The records:

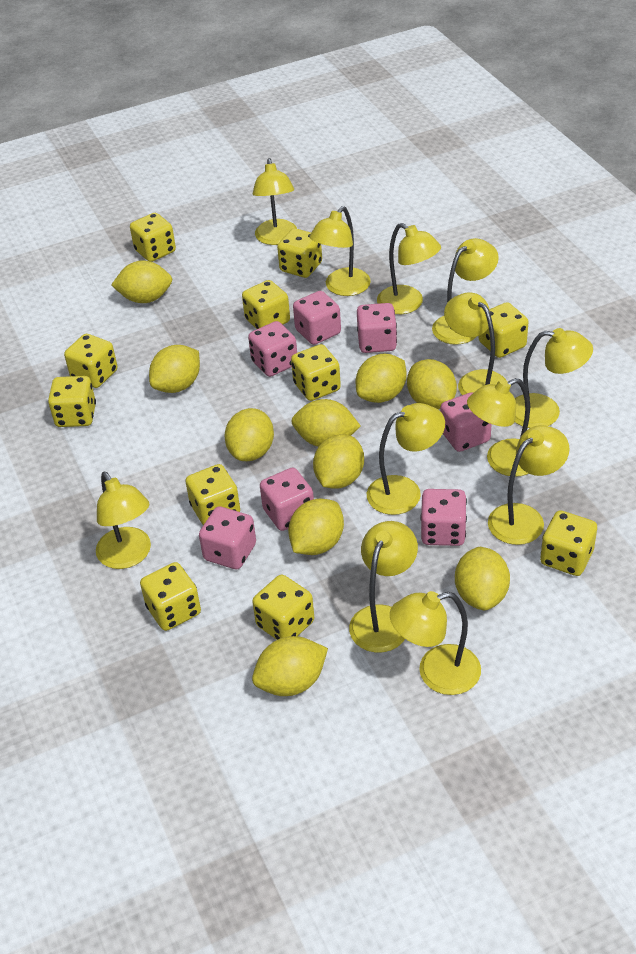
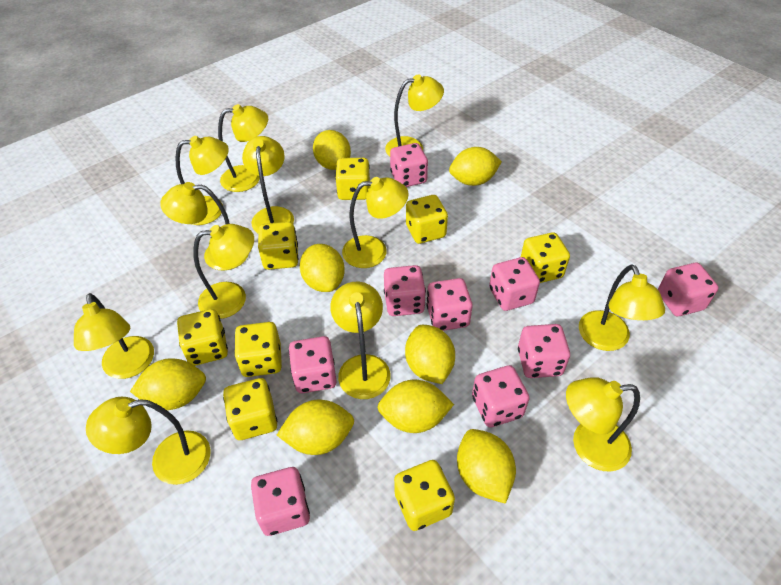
pink dice: 7 -> 9
yellow dice: 11 -> 8
yellow lemon: 10 -> 8

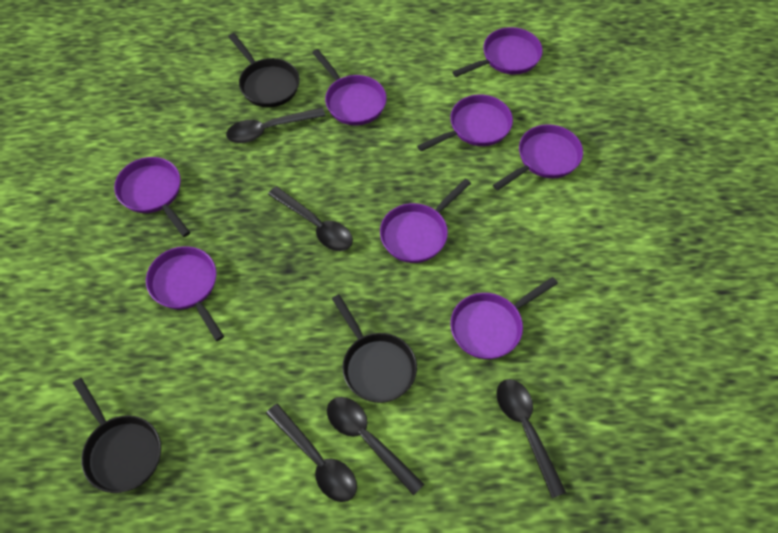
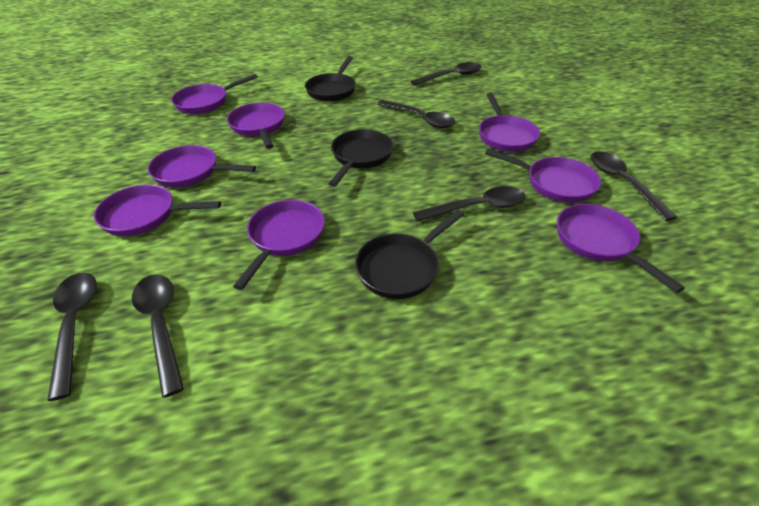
black spoon: 5 -> 6

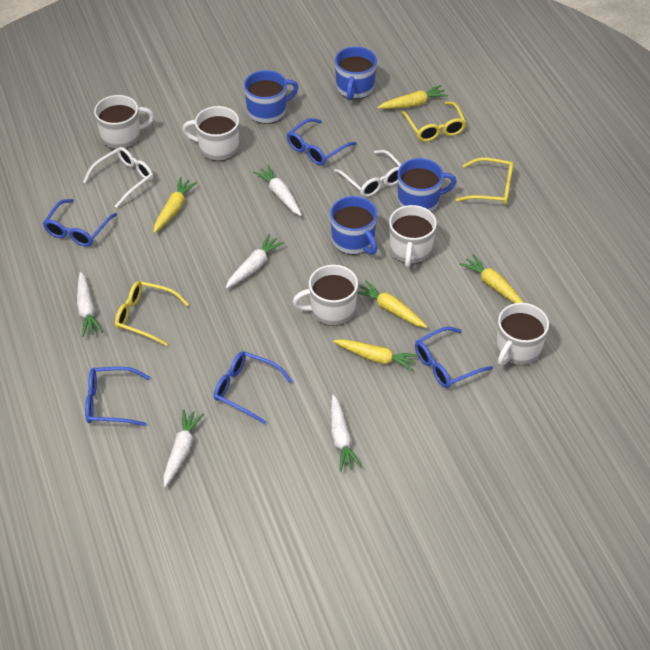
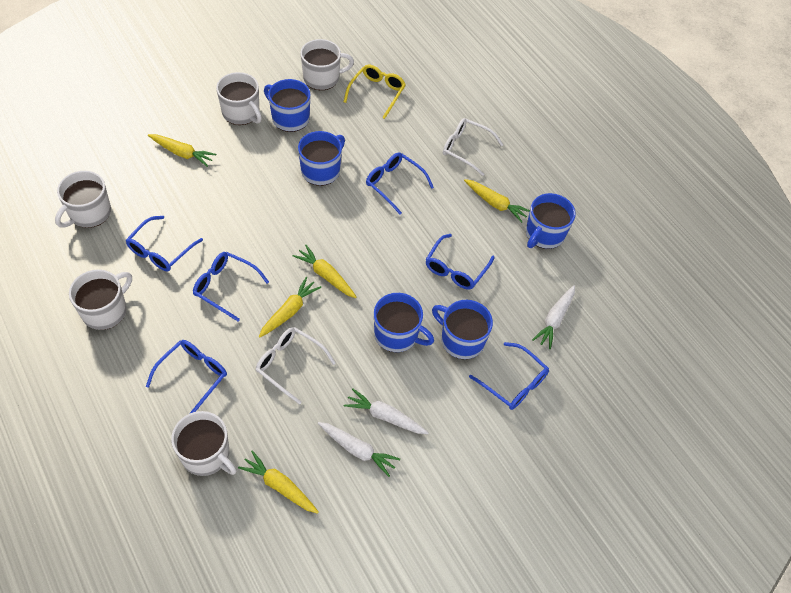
blue glasses: 5 -> 6
blue mug: 4 -> 5
white carrot: 5 -> 3
yellow glasses: 3 -> 1

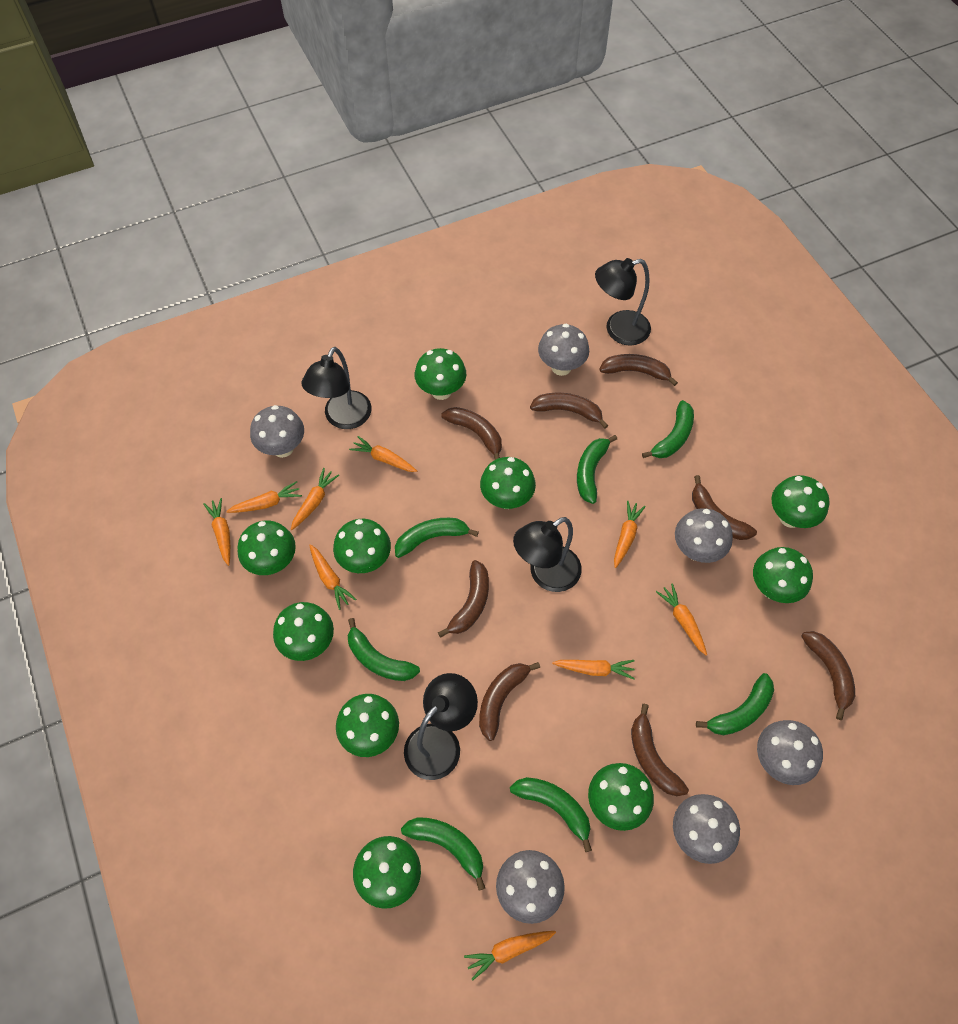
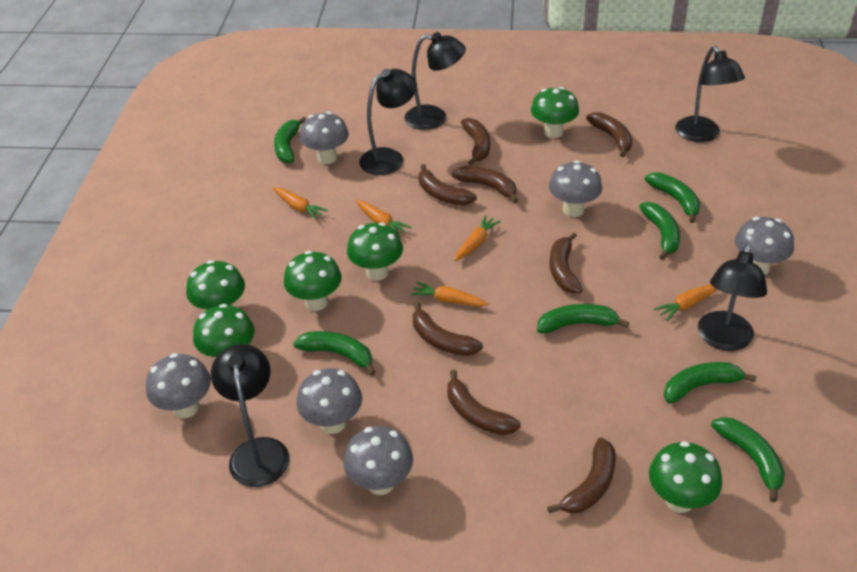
black lamp: 4 -> 5
green mushroom: 10 -> 6
orange carrot: 9 -> 5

Your instructions: Each line above should be written out again exactly, and no picture should appear in the copy.

Result:
pink dice: 7 -> 9
yellow dice: 11 -> 8
yellow lemon: 10 -> 8

black spoon: 5 -> 6

blue glasses: 5 -> 6
blue mug: 4 -> 5
white carrot: 5 -> 3
yellow glasses: 3 -> 1

black lamp: 4 -> 5
green mushroom: 10 -> 6
orange carrot: 9 -> 5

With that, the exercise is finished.